**Stored data**
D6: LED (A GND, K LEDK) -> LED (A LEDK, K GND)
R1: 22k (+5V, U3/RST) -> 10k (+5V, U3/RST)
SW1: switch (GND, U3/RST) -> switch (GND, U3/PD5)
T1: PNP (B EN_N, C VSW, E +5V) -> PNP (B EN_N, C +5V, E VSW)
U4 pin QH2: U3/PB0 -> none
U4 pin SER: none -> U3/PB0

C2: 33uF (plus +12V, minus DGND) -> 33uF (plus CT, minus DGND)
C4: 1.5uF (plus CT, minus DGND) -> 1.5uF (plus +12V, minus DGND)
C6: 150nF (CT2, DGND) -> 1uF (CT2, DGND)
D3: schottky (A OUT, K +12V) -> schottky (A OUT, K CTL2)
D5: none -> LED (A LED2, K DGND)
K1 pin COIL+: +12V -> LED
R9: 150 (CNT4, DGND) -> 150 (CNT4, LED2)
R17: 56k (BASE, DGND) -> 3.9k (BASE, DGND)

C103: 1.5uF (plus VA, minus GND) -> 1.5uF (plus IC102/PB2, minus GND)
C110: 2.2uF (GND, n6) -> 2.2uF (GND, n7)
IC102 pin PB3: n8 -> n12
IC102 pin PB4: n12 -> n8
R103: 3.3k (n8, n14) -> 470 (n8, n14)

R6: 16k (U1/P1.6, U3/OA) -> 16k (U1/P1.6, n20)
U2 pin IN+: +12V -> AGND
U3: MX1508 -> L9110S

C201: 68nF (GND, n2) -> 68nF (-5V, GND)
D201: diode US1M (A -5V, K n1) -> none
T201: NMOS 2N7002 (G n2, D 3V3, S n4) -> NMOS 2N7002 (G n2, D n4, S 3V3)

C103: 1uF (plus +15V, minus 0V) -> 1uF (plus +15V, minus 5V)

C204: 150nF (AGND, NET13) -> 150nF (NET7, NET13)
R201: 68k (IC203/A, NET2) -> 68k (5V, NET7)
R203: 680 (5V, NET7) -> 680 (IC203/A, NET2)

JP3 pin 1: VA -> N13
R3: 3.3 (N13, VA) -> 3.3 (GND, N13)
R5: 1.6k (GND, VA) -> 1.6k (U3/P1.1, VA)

**What is expected**
Restating every entry above word for word is the whole task.

**Answer to this exercise**
D6: LED (A GND, K LEDK) -> LED (A LEDK, K GND)
R1: 22k (+5V, U3/RST) -> 10k (+5V, U3/RST)
SW1: switch (GND, U3/RST) -> switch (GND, U3/PD5)
T1: PNP (B EN_N, C VSW, E +5V) -> PNP (B EN_N, C +5V, E VSW)
U4 pin QH2: U3/PB0 -> none
U4 pin SER: none -> U3/PB0

C2: 33uF (plus +12V, minus DGND) -> 33uF (plus CT, minus DGND)
C4: 1.5uF (plus CT, minus DGND) -> 1.5uF (plus +12V, minus DGND)
C6: 150nF (CT2, DGND) -> 1uF (CT2, DGND)
D3: schottky (A OUT, K +12V) -> schottky (A OUT, K CTL2)
D5: none -> LED (A LED2, K DGND)
K1 pin COIL+: +12V -> LED
R9: 150 (CNT4, DGND) -> 150 (CNT4, LED2)
R17: 56k (BASE, DGND) -> 3.9k (BASE, DGND)

C103: 1.5uF (plus VA, minus GND) -> 1.5uF (plus IC102/PB2, minus GND)
C110: 2.2uF (GND, n6) -> 2.2uF (GND, n7)
IC102 pin PB3: n8 -> n12
IC102 pin PB4: n12 -> n8
R103: 3.3k (n8, n14) -> 470 (n8, n14)

R6: 16k (U1/P1.6, U3/OA) -> 16k (U1/P1.6, n20)
U2 pin IN+: +12V -> AGND
U3: MX1508 -> L9110S

C201: 68nF (GND, n2) -> 68nF (-5V, GND)
D201: diode US1M (A -5V, K n1) -> none
T201: NMOS 2N7002 (G n2, D 3V3, S n4) -> NMOS 2N7002 (G n2, D n4, S 3V3)

C103: 1uF (plus +15V, minus 0V) -> 1uF (plus +15V, minus 5V)

C204: 150nF (AGND, NET13) -> 150nF (NET7, NET13)
R201: 68k (IC203/A, NET2) -> 68k (5V, NET7)
R203: 680 (5V, NET7) -> 680 (IC203/A, NET2)

JP3 pin 1: VA -> N13
R3: 3.3 (N13, VA) -> 3.3 (GND, N13)
R5: 1.6k (GND, VA) -> 1.6k (U3/P1.1, VA)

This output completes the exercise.